--- Your task ---
Could you write out every record below exactly, leaving the pictures out?

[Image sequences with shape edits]
————
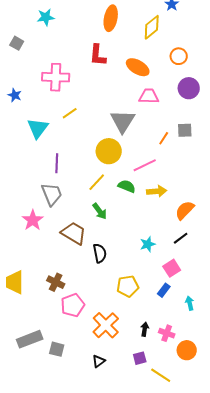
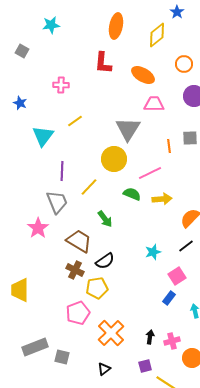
pink cross: (56, 77) -> (61, 85), size x0.6
orange line: (164, 138) -> (169, 146), turned -40
yellow line: (97, 182) -> (89, 187), moved
black semicircle: (100, 253) -> (105, 261), turned 66
brown cross: (56, 282) -> (75, 270), moved
yellow pentagon: (128, 286) -> (97, 288), moved
pink cross: (167, 333) -> (172, 341), turned -35

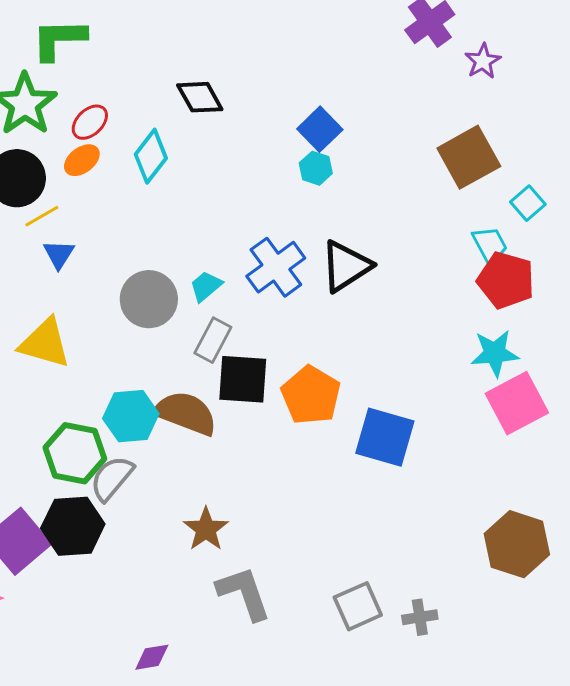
————
--- Answer for this exercise ---
pink cross: (56, 77) -> (61, 85), size x0.6
orange line: (164, 138) -> (169, 146), turned -40
yellow line: (97, 182) -> (89, 187), moved
black semicircle: (100, 253) -> (105, 261), turned 66
brown cross: (56, 282) -> (75, 270), moved
yellow pentagon: (128, 286) -> (97, 288), moved
pink cross: (167, 333) -> (172, 341), turned -35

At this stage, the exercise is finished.